→ Work instructions: Your answer should hold only the lines from the start of the data below through the line with "yellow circle: (49, 91) -> (47, 126), moved", copied exactly, with pictures left out.

-- Opening Marker --

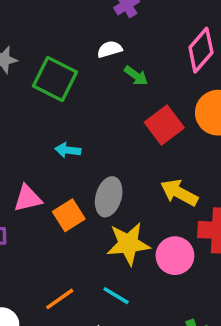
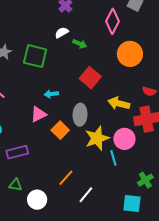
red square: (164, 125) -> (90, 78), moved
pink triangle: (28, 198) -> (38, 114), moved
cyan line: (116, 296) -> (113, 158), moved, turned 56

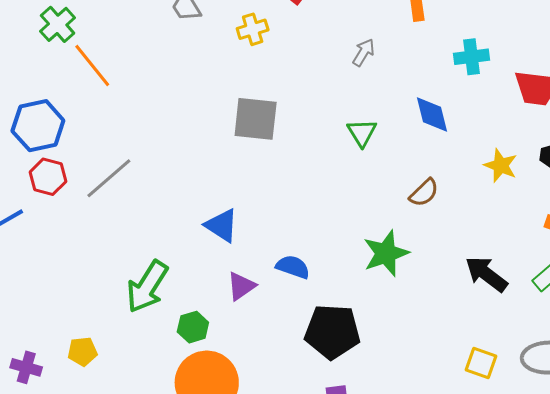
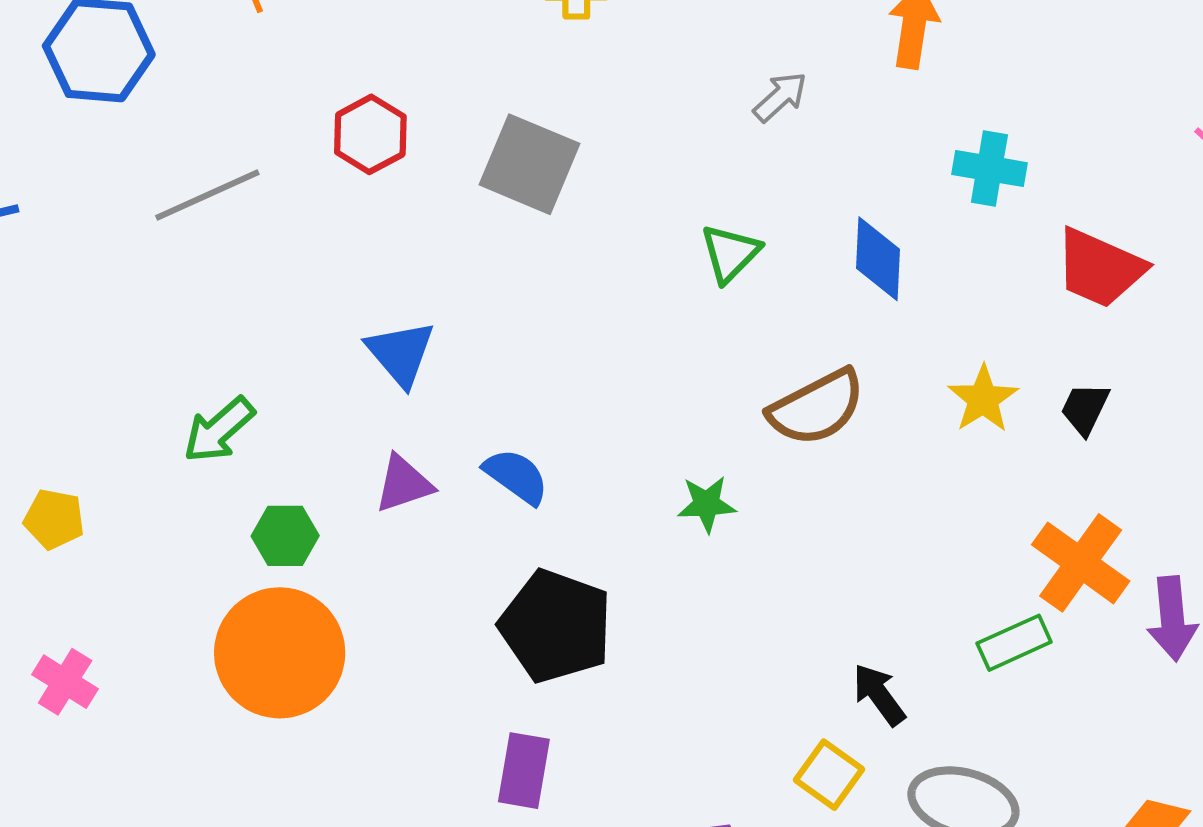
red hexagon: (48, 177) -> (370, 134), moved
brown semicircle: (424, 193) -> (817, 407), size x1.5
green star: (386, 253) -> (707, 504), size x0.6
black arrow: (486, 274) -> (879, 695), moved, size x0.7
green arrow: (147, 287) -> (219, 430), size x0.7

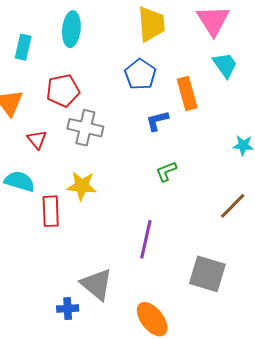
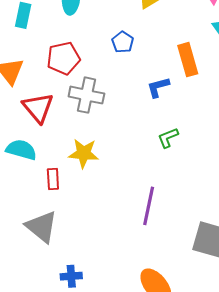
blue pentagon: (140, 74) -> (123, 42), moved, size x0.7
red triangle: (37, 140) -> (38, 108), size x1.6
red rectangle: (51, 211) -> (53, 179), size x0.7
gray triangle: (97, 284) -> (42, 227), moved

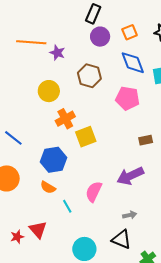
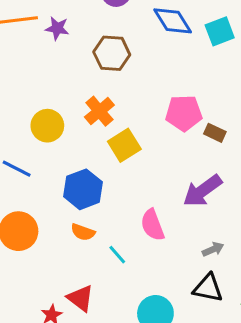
yellow circle: (49, 91) -> (47, 126), moved
pink pentagon: (127, 98) -> (184, 113), moved
orange cross: (65, 119) -> (99, 111), moved
brown rectangle: (146, 140) -> (215, 133), turned 48
pink semicircle: (94, 192) -> (152, 225), turned -35

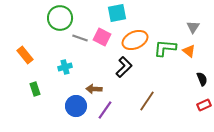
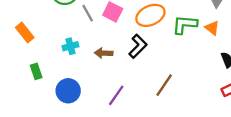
gray line: (80, 38) -> (88, 13), turned 42
brown arrow: (94, 89) -> (104, 53), moved
blue circle: (76, 106) -> (68, 91), moved

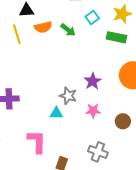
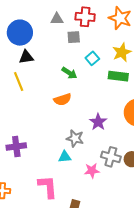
orange semicircle: (43, 27) -> (63, 99), moved
pink star: (93, 111) -> (92, 171), moved
gray cross: (98, 152) -> (111, 157), moved

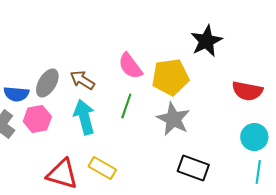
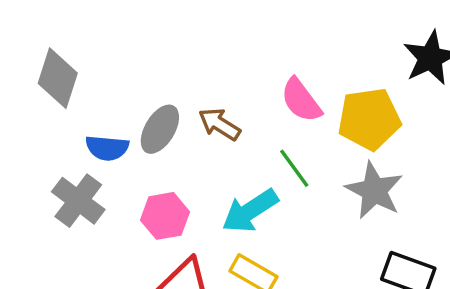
green line: (126, 106) -> (294, 168), turned -55
cyan arrow: (84, 117) -> (250, 211), moved, turned -108
pink hexagon: (37, 119) -> (165, 216), moved

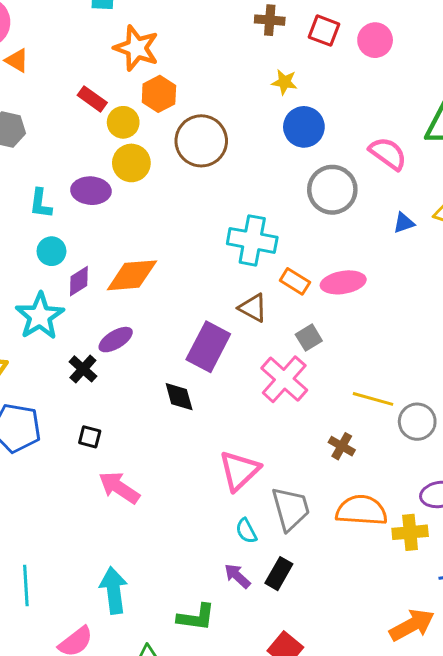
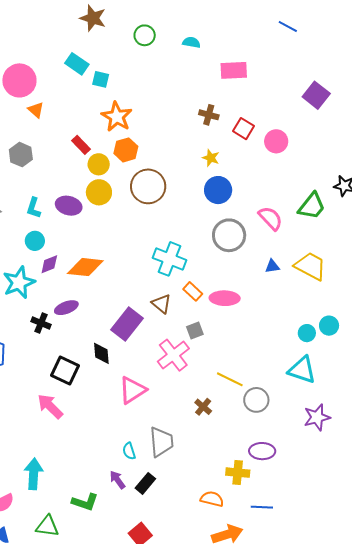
black cross: (83, 369) -> (41, 323), turned -30
black square: (90, 437) -> (65, 371), moved, size x1.8
pink triangle: (239, 471) -> (132, 390), moved
orange semicircle: (361, 510) -> (212, 499), moved, size x0.7

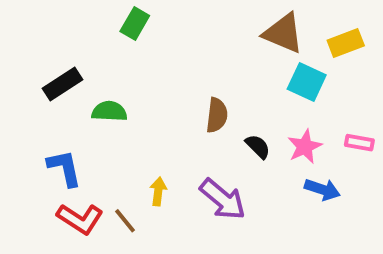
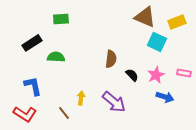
green rectangle: (135, 23) -> (61, 19), moved, turned 56
red L-shape: (80, 219) -> (25, 114), moved

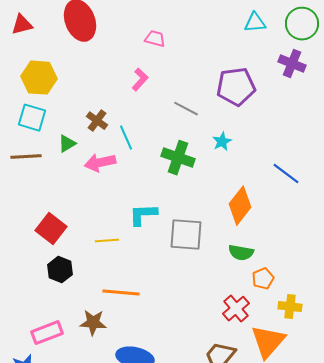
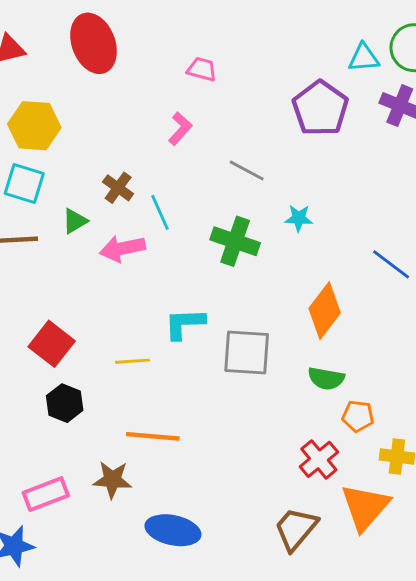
cyan triangle: (255, 23) -> (364, 58), moved
purple pentagon: (236, 87) -> (320, 108), moved, turned -30
cyan star: (222, 142) -> (299, 218), turned 30
orange pentagon: (263, 279) -> (358, 416), turned 30

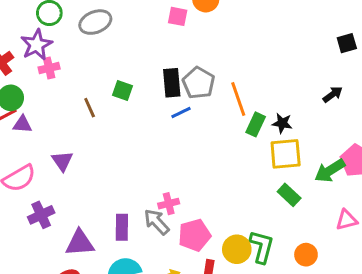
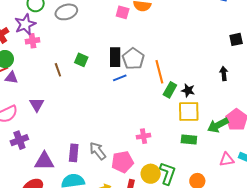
black arrow: (333, 94) -> (224, 74), turned -64
green rectangle: (289, 195) -> (189, 140), turned -42
pink cross: (169, 204) -> (144, 136), moved

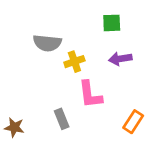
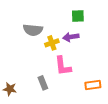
purple arrow: (120, 59) -> (71, 37), moved
orange rectangle: (133, 122) -> (93, 85), turned 49

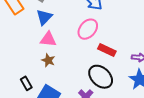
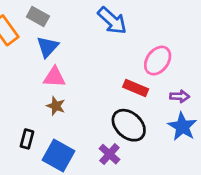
pink ellipse: (88, 29) -> (158, 61), moved
black rectangle: (26, 83) -> (27, 139), turned 48

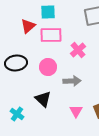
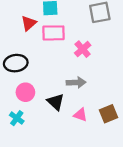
pink circle: (48, 67) -> (25, 92), moved
black triangle: (43, 99) -> (56, 102), moved
pink triangle: (76, 111) -> (80, 115), turned -40

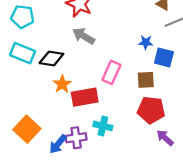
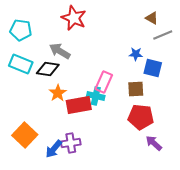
gray arrow: (84, 36) -> (60, 51), moved
cyan cross: (103, 126) -> (96, 96), moved

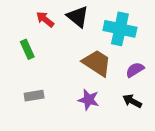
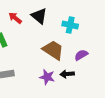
cyan cross: (120, 29) -> (70, 25), size x0.7
black arrow: (132, 101) -> (67, 74), moved, turned -32

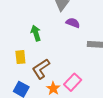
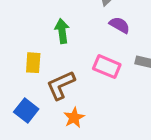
pink rectangle: (73, 82) -> (107, 67), moved, turned 60

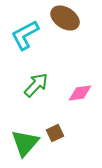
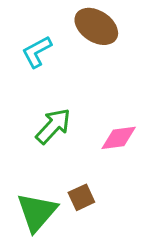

-- Closing Marker --

→ Result below:
red square: (164, 125) -> (90, 78), moved
pink triangle: (28, 198) -> (38, 114), moved
cyan line: (116, 296) -> (113, 158), moved, turned 56

red hexagon: (48, 177) -> (370, 134), moved
brown semicircle: (424, 193) -> (817, 407), size x1.5
green star: (386, 253) -> (707, 504), size x0.6
black arrow: (486, 274) -> (879, 695), moved, size x0.7
green arrow: (147, 287) -> (219, 430), size x0.7

blue pentagon: (140, 74) -> (123, 42), moved, size x0.7
red triangle: (37, 140) -> (38, 108), size x1.6
red rectangle: (51, 211) -> (53, 179), size x0.7
gray triangle: (97, 284) -> (42, 227), moved

yellow circle: (49, 91) -> (47, 126), moved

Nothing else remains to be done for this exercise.